**Task brief:** Nothing past the line containing "The lemon (yellow) moved" belongs in the output. Copy exactly every line of the data below from the first up to and including it.

**Exercise material:**

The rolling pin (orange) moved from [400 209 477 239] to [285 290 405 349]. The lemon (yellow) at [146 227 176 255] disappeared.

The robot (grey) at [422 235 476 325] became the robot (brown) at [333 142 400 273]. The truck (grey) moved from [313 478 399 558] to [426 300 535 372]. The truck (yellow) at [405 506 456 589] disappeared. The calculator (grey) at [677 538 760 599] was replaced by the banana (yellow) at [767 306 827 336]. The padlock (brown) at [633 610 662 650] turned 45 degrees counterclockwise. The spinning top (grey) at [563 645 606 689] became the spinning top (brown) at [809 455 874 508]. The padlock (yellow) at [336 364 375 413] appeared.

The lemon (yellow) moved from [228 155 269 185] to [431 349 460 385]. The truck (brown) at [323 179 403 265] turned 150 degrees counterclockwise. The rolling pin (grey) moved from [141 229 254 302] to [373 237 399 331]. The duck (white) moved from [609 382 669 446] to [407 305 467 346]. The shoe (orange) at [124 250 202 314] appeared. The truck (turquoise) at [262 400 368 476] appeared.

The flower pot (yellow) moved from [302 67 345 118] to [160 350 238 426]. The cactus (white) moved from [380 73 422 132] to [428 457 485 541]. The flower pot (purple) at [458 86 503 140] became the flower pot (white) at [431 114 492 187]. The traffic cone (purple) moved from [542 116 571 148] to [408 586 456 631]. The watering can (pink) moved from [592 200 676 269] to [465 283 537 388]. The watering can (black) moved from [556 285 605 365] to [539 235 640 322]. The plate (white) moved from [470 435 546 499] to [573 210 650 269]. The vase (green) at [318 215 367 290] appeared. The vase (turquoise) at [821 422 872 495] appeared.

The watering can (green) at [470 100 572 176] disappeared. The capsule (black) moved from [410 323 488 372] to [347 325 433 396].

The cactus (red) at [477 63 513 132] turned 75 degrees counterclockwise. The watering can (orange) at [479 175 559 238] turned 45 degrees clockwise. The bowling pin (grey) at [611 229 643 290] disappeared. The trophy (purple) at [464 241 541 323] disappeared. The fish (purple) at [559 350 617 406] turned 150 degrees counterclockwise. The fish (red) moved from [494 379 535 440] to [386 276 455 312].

**Answer:**
The rolling pin (orange) moved from [400 209 477 239] to [285 290 405 349]. The lemon (yellow) at [146 227 176 255] disappeared.

The robot (grey) at [422 235 476 325] became the robot (brown) at [333 142 400 273]. The truck (grey) moved from [313 478 399 558] to [426 300 535 372]. The truck (yellow) at [405 506 456 589] disappeared. The calculator (grey) at [677 538 760 599] was replaced by the banana (yellow) at [767 306 827 336]. The padlock (brown) at [633 610 662 650] turned 45 degrees counterclockwise. The spinning top (grey) at [563 645 606 689] became the spinning top (brown) at [809 455 874 508]. The padlock (yellow) at [336 364 375 413] appeared.

The lemon (yellow) moved from [228 155 269 185] to [431 349 460 385]. The truck (brown) at [323 179 403 265] turned 150 degrees counterclockwise. The rolling pin (grey) moved from [141 229 254 302] to [373 237 399 331]. The duck (white) moved from [609 382 669 446] to [407 305 467 346]. The shoe (orange) at [124 250 202 314] appeared. The truck (turquoise) at [262 400 368 476] appeared.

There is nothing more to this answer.